:: Job ::
Transcribe the following entries word for word; no picture is to appear in the copy.

[Images with polygon outlines]
============================================================

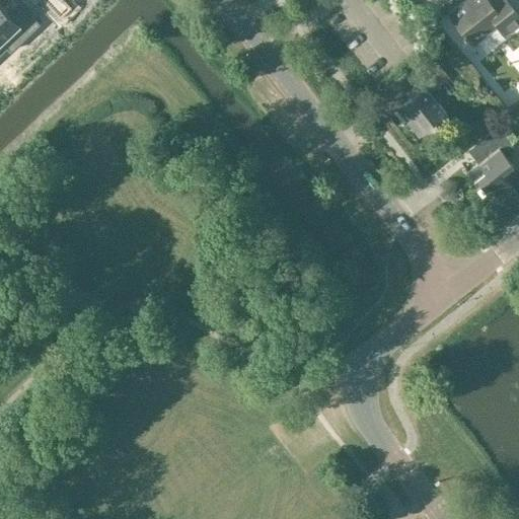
[(39,0),(55,16),(67,4),(63,0),(39,0)]
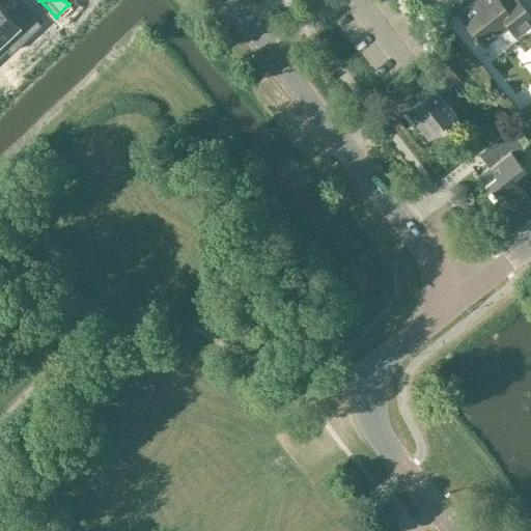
[(519,34),(530,24),(530,15),(519,0),(501,0),(501,1),(500,0),(476,0),(459,14),(475,32),(473,33),(476,37),(478,36),(484,44),(509,24),(519,34)]
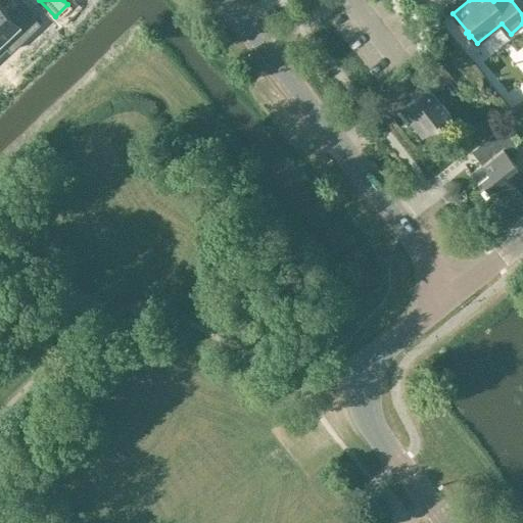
[(0,2),(0,39),(16,24),(22,31),(33,21),(15,3),(8,9),(0,2)]
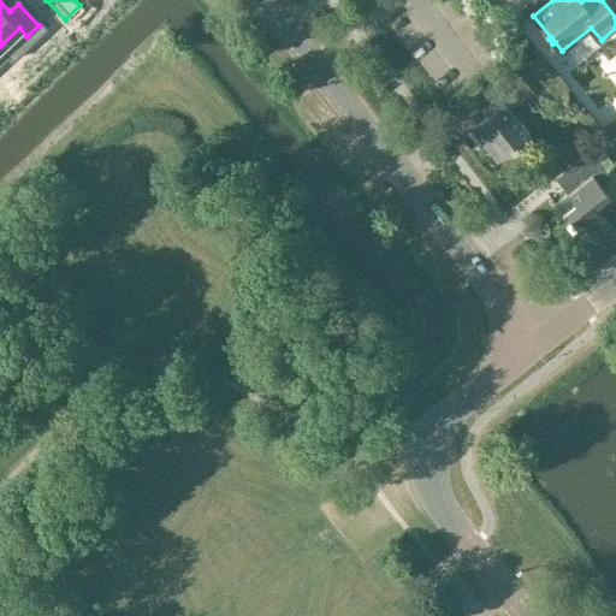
[(535,92),(520,72),(515,66),(490,88),(495,93),(493,94),(502,105),(471,130),(484,146),(489,141),(503,159),(532,136),(511,110),(535,92)]
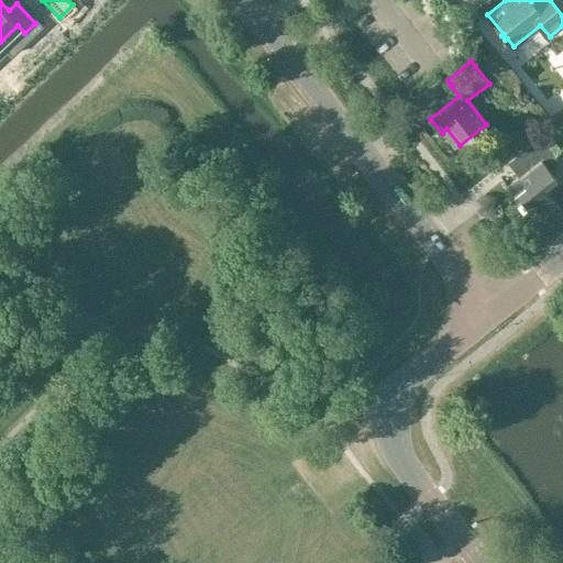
[(558,159),(555,156),(562,151),(553,140),(545,145),(542,141),(517,162),(526,173),(508,187),(530,216),(537,210),(543,218),(560,206),(552,197),(562,187),(562,185),(549,167),(558,159)]
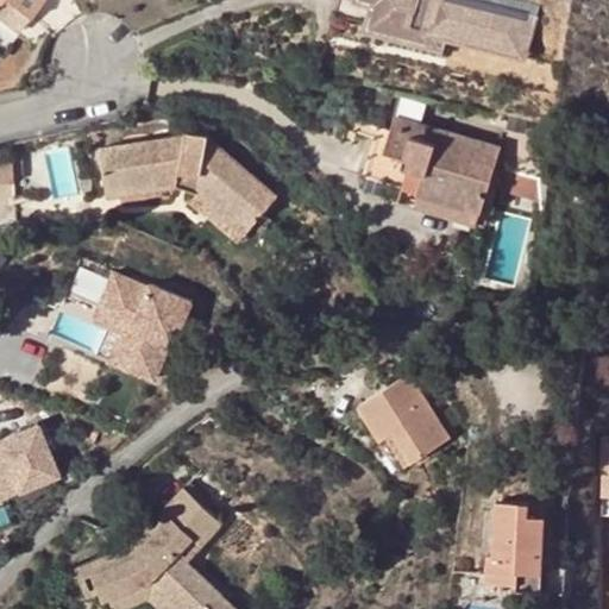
[(0,0),(0,5),(4,0),(10,0),(32,17),(44,0),(0,0)]
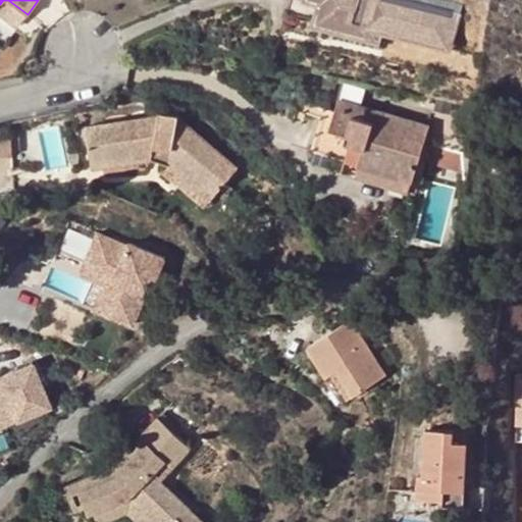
[(386,29),(451,46),(459,13),(408,0),(291,0),(288,13),(293,14),(297,10),(302,13),(323,18),(384,35),(386,29)]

============================================================

:: Output ::
[(39,0),(55,16),(67,4),(63,0),(39,0)]
[(519,34),(530,24),(530,15),(519,0),(501,0),(501,1),(500,0),(476,0),(459,14),(475,32),(473,33),(476,37),(478,36),(484,44),(509,24),(519,34)]
[(0,2),(0,39),(16,24),(22,31),(33,21),(15,3),(8,9),(0,2)]
[(535,92),(520,72),(515,66),(490,88),(495,93),(493,94),(502,105),(471,130),(484,146),(489,141),(503,159),(532,136),(511,110),(535,92)]
[(558,159),(555,156),(562,151),(553,140),(545,145),(542,141),(517,162),(526,173),(508,187),(530,216),(537,210),(543,218),(560,206),(552,197),(562,187),(562,185),(549,167),(558,159)]
[(0,0),(0,5),(4,0),(10,0),(32,17),(44,0),(0,0)]
[(386,29),(451,46),(459,13),(408,0),(291,0),(288,13),(293,14),(297,10),(302,13),(323,18),(384,35),(386,29)]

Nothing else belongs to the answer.